(Data items)
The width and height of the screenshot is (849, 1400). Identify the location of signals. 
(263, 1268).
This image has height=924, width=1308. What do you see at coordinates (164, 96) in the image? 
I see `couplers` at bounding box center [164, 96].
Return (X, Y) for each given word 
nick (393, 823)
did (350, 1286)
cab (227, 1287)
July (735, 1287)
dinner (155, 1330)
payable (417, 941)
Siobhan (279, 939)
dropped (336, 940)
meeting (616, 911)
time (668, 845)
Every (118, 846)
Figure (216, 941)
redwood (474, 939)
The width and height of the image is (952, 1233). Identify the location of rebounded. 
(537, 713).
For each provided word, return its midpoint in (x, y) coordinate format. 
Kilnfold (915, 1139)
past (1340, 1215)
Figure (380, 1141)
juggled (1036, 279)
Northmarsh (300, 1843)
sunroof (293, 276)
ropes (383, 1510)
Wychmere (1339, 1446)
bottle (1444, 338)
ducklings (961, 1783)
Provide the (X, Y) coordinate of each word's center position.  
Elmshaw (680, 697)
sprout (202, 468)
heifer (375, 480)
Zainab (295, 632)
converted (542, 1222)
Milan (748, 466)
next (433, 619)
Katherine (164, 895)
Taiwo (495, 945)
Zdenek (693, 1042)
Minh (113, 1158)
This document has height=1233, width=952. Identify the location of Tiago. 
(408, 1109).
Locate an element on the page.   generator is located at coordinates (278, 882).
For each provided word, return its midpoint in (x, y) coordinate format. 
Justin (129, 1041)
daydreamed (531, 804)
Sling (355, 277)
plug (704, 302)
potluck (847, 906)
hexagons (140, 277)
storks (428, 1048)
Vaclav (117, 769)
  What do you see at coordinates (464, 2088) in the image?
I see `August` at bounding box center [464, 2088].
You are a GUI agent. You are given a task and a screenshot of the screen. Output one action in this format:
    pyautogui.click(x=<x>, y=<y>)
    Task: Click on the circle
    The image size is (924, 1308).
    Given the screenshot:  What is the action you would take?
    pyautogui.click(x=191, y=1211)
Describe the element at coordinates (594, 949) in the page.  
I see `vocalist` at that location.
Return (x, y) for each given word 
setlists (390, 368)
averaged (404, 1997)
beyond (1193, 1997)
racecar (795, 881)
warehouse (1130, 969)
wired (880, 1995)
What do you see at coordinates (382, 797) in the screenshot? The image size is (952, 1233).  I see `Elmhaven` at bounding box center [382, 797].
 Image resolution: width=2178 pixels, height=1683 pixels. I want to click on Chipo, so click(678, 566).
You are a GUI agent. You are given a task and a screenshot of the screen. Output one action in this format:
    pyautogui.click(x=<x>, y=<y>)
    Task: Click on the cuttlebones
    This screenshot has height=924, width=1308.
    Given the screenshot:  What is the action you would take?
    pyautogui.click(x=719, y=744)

PROBLEM DETAILS => Put the lines above into a numbered list, leaving out any blank lines.

WRITTEN RESPONSE =>
1. The width and height of the screenshot is (849, 1400). Identify the location of signals. 
2. (263, 1268).
3. This image has height=924, width=1308. What do you see at coordinates (164, 96) in the image? 
4. I see `couplers` at bounding box center [164, 96].
5. Return (X, Y) for each given word 
6. nick (393, 823)
7. did (350, 1286)
8. cab (227, 1287)
9. July (735, 1287)
10. dinner (155, 1330)
11. payable (417, 941)
12. Siobhan (279, 939)
13. dropped (336, 940)
14. meeting (616, 911)
15. time (668, 845)
16. Every (118, 846)
17. Figure (216, 941)
18. redwood (474, 939)
19. The width and height of the image is (952, 1233). Identify the location of rebounded. 
20. (537, 713).
21. For each provided word, return its midpoint in (x, y) coordinate format. 
22. Kilnfold (915, 1139)
23. past (1340, 1215)
24. Figure (380, 1141)
25. juggled (1036, 279)
26. Northmarsh (300, 1843)
27. sunroof (293, 276)
28. ropes (383, 1510)
29. Wychmere (1339, 1446)
30. bottle (1444, 338)
31. ducklings (961, 1783)
32. Provide the (X, Y) coordinate of each word's center position.  
33. Elmshaw (680, 697)
34. sprout (202, 468)
35. heifer (375, 480)
36. Zainab (295, 632)
37. converted (542, 1222)
38. Milan (748, 466)
39. next (433, 619)
40. Katherine (164, 895)
41. Taiwo (495, 945)
42. Zdenek (693, 1042)
43. Minh (113, 1158)
44. This document has height=1233, width=952. Identify the location of Tiago. 
45. (408, 1109).
46. Locate an element on the page.   generator is located at coordinates (278, 882).
47. For each provided word, return its midpoint in (x, y) coordinate format. 
48. Justin (129, 1041)
49. daydreamed (531, 804)
50. Sling (355, 277)
51. plug (704, 302)
52. potluck (847, 906)
53. hexagons (140, 277)
54. storks (428, 1048)
55. Vaclav (117, 769)
56.   What do you see at coordinates (464, 2088) in the image?
57. I see `August` at bounding box center [464, 2088].
58. You are a GUI agent. You are given a task and a screenshot of the screen. Output one action in this format:
59.     pyautogui.click(x=<x>, y=<y>)
60.     Task: Click on the circle
61.     The image size is (924, 1308).
62.     Given the screenshot:  What is the action you would take?
63.     pyautogui.click(x=191, y=1211)
64. Describe the element at coordinates (594, 949) in the page.  
65. I see `vocalist` at that location.
66. Return (x, y) for each given word 
67. setlists (390, 368)
68. averaged (404, 1997)
69. beyond (1193, 1997)
70. racecar (795, 881)
71. warehouse (1130, 969)
72. wired (880, 1995)
73. What do you see at coordinates (382, 797) in the screenshot? The image size is (952, 1233).  I see `Elmhaven` at bounding box center [382, 797].
74.  Image resolution: width=2178 pixels, height=1683 pixels. I want to click on Chipo, so click(678, 566).
75. You are a GUI agent. You are given a task and a screenshot of the screen. Output one action in this format:
76.     pyautogui.click(x=<x>, y=<y>)
77.     Task: Click on the cuttlebones
78.     This screenshot has height=924, width=1308.
79.     Given the screenshot:  What is the action you would take?
80.     pyautogui.click(x=719, y=744)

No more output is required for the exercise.